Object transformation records
»»

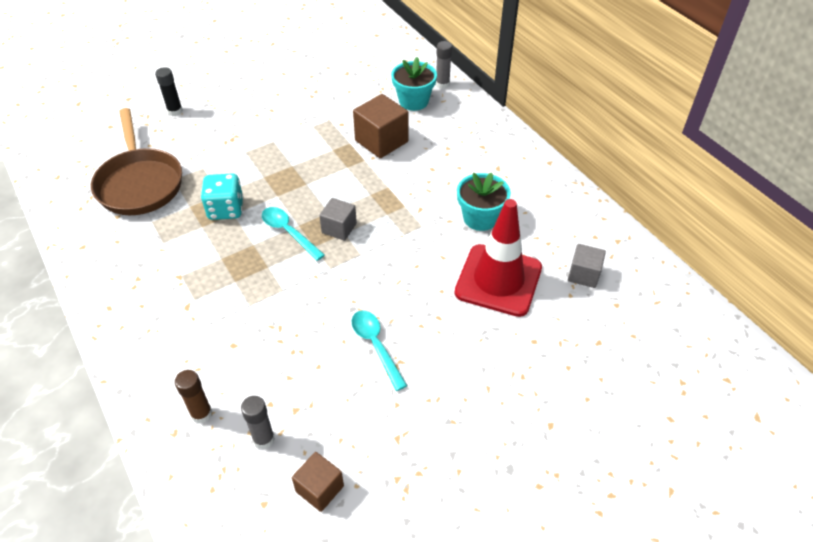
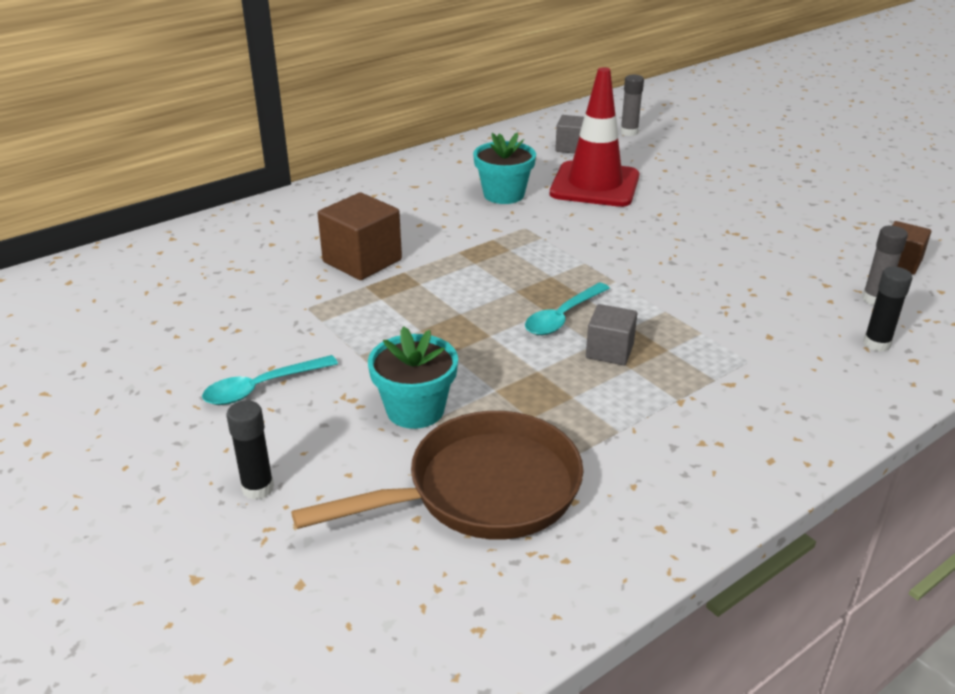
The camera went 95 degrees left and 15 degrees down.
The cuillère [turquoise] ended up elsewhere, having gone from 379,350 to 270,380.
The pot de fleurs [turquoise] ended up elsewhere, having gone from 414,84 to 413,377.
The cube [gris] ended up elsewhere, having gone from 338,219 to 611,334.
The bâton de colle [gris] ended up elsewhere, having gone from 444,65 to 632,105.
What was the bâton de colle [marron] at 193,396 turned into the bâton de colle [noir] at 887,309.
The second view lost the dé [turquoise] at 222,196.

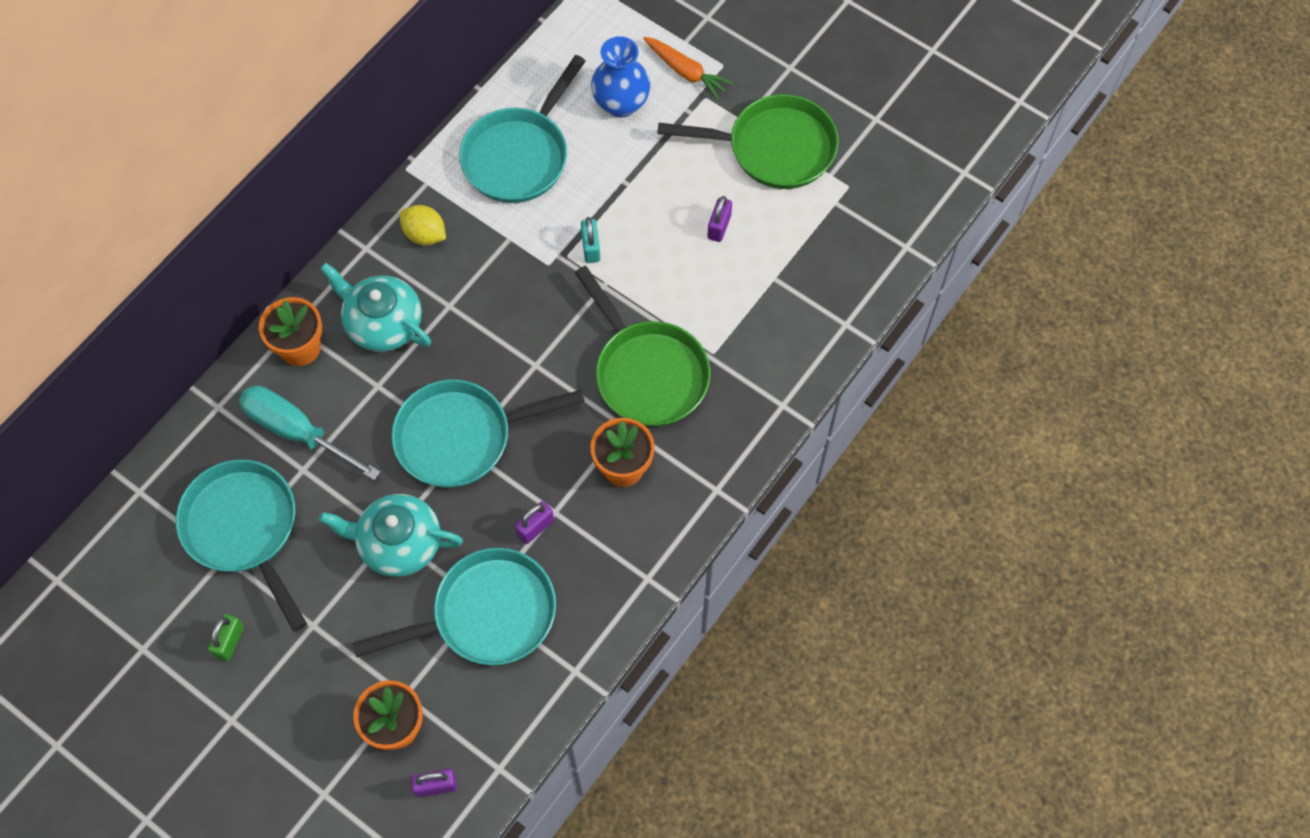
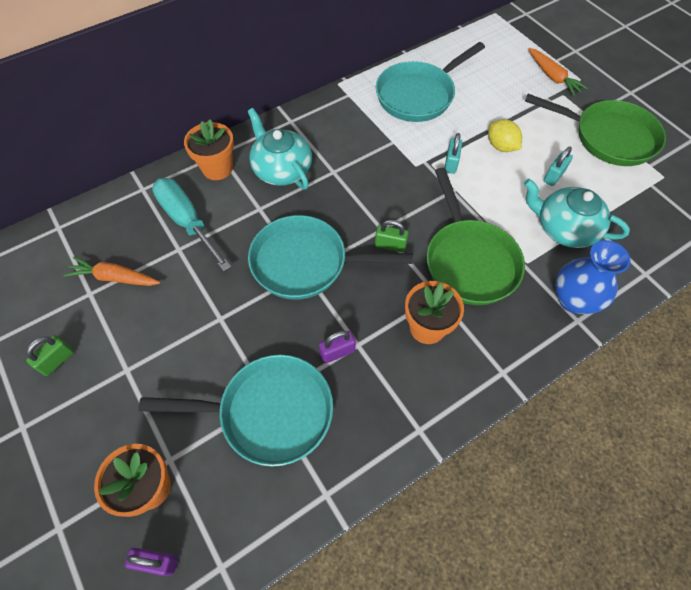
The camera went 20 degrees right and 5 degrees down.
Where the poêle [turquoise] stood at 241,545, the carotte [orange] came to stand at 112,271.
The second view gained the cadenas [vert] at 392,236.
The citron [jaune] ended up elsewhere, having gone from 423,225 to 505,135.
The théière [turquoise] ended up elsewhere, having gone from 391,535 to 577,213.
What was the cadenas [violet] at 719,219 turned into the cadenas [turquoise] at 558,166.
The vase [bleu] ended up elsewhere, having gone from 620,77 to 593,277.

««

The problem =
Quote only the lines that start at the line holding "The bâton de colle [gris]" and end at the last line of the entries, including both of those lines, and omit every picture.

Written response =
The bâton de colle [gris] ended up elsewhere, having gone from 444,65 to 632,105.
What was the bâton de colle [marron] at 193,396 turned into the bâton de colle [noir] at 887,309.
The second view lost the dé [turquoise] at 222,196.

The camera went 20 degrees right and 5 degrees down.
Where the poêle [turquoise] stood at 241,545, the carotte [orange] came to stand at 112,271.
The second view gained the cadenas [vert] at 392,236.
The citron [jaune] ended up elsewhere, having gone from 423,225 to 505,135.
The théière [turquoise] ended up elsewhere, having gone from 391,535 to 577,213.
What was the cadenas [violet] at 719,219 turned into the cadenas [turquoise] at 558,166.
The vase [bleu] ended up elsewhere, having gone from 620,77 to 593,277.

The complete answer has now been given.